:: The problem ::
The answer must be an exact copy of every record.

:: Dataset ::

....

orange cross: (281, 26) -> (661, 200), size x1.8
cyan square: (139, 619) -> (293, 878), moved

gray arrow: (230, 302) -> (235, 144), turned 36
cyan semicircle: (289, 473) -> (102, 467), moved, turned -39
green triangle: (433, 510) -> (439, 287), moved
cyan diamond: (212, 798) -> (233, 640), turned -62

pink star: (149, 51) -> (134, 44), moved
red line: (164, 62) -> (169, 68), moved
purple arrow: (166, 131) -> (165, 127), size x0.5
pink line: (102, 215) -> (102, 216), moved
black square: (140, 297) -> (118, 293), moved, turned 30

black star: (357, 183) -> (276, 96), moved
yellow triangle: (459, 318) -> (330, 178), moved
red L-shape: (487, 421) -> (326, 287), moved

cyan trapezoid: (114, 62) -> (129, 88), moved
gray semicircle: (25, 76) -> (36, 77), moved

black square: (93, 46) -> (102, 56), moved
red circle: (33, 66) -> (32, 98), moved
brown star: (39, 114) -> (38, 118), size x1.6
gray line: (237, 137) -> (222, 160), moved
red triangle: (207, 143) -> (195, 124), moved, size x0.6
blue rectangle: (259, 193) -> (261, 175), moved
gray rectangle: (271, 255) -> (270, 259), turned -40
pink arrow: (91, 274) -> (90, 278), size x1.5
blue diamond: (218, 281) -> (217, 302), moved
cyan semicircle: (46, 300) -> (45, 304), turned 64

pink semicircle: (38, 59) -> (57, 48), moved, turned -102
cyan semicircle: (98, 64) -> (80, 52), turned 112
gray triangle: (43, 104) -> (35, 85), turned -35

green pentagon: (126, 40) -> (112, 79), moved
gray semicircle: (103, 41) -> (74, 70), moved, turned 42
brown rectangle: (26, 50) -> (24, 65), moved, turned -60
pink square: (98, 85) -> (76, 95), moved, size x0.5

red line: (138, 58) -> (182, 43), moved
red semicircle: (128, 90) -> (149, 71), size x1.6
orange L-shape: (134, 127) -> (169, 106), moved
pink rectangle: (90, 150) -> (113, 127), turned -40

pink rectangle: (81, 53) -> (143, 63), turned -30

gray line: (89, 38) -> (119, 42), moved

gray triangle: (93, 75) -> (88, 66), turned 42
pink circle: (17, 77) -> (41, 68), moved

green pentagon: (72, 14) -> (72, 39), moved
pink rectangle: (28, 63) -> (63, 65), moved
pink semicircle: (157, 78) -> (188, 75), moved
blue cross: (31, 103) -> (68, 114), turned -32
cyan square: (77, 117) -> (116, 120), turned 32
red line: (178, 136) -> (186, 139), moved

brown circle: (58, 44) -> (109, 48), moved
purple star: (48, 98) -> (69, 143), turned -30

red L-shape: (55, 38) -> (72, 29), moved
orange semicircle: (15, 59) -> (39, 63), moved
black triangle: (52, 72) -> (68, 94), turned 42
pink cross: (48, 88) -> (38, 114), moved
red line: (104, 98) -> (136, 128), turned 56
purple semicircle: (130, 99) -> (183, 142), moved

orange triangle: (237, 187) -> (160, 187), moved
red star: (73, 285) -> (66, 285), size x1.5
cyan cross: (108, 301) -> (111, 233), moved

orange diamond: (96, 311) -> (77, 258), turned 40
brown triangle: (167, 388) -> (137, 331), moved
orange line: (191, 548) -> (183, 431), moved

....

:: Finished task ::
orange cross: (281, 26) -> (661, 200), size x1.8
cyan square: (139, 619) -> (293, 878), moved

gray arrow: (230, 302) -> (235, 144), turned 36
cyan semicircle: (289, 473) -> (102, 467), moved, turned -39
green triangle: (433, 510) -> (439, 287), moved
cyan diamond: (212, 798) -> (233, 640), turned -62

pink star: (149, 51) -> (134, 44), moved
red line: (164, 62) -> (169, 68), moved
purple arrow: (166, 131) -> (165, 127), size x0.5
pink line: (102, 215) -> (102, 216), moved
black square: (140, 297) -> (118, 293), moved, turned 30

black star: (357, 183) -> (276, 96), moved
yellow triangle: (459, 318) -> (330, 178), moved
red L-shape: (487, 421) -> (326, 287), moved

cyan trapezoid: (114, 62) -> (129, 88), moved
gray semicircle: (25, 76) -> (36, 77), moved

black square: (93, 46) -> (102, 56), moved
red circle: (33, 66) -> (32, 98), moved
brown star: (39, 114) -> (38, 118), size x1.6
gray line: (237, 137) -> (222, 160), moved
red triangle: (207, 143) -> (195, 124), moved, size x0.6
blue rectangle: (259, 193) -> (261, 175), moved
gray rectangle: (271, 255) -> (270, 259), turned -40
pink arrow: (91, 274) -> (90, 278), size x1.5
blue diamond: (218, 281) -> (217, 302), moved
cyan semicircle: (46, 300) -> (45, 304), turned 64

pink semicircle: (38, 59) -> (57, 48), moved, turned -102
cyan semicircle: (98, 64) -> (80, 52), turned 112
gray triangle: (43, 104) -> (35, 85), turned -35

green pentagon: (126, 40) -> (112, 79), moved
gray semicircle: (103, 41) -> (74, 70), moved, turned 42
brown rectangle: (26, 50) -> (24, 65), moved, turned -60
pink square: (98, 85) -> (76, 95), moved, size x0.5

red line: (138, 58) -> (182, 43), moved
red semicircle: (128, 90) -> (149, 71), size x1.6
orange L-shape: (134, 127) -> (169, 106), moved
pink rectangle: (90, 150) -> (113, 127), turned -40

pink rectangle: (81, 53) -> (143, 63), turned -30

gray line: (89, 38) -> (119, 42), moved

gray triangle: (93, 75) -> (88, 66), turned 42
pink circle: (17, 77) -> (41, 68), moved

green pentagon: (72, 14) -> (72, 39), moved
pink rectangle: (28, 63) -> (63, 65), moved
pink semicircle: (157, 78) -> (188, 75), moved
blue cross: (31, 103) -> (68, 114), turned -32
cyan square: (77, 117) -> (116, 120), turned 32
red line: (178, 136) -> (186, 139), moved

brown circle: (58, 44) -> (109, 48), moved
purple star: (48, 98) -> (69, 143), turned -30

red L-shape: (55, 38) -> (72, 29), moved
orange semicircle: (15, 59) -> (39, 63), moved
black triangle: (52, 72) -> (68, 94), turned 42
pink cross: (48, 88) -> (38, 114), moved
red line: (104, 98) -> (136, 128), turned 56
purple semicircle: (130, 99) -> (183, 142), moved

orange triangle: (237, 187) -> (160, 187), moved
red star: (73, 285) -> (66, 285), size x1.5
cyan cross: (108, 301) -> (111, 233), moved

orange diamond: (96, 311) -> (77, 258), turned 40
brown triangle: (167, 388) -> (137, 331), moved
orange line: (191, 548) -> (183, 431), moved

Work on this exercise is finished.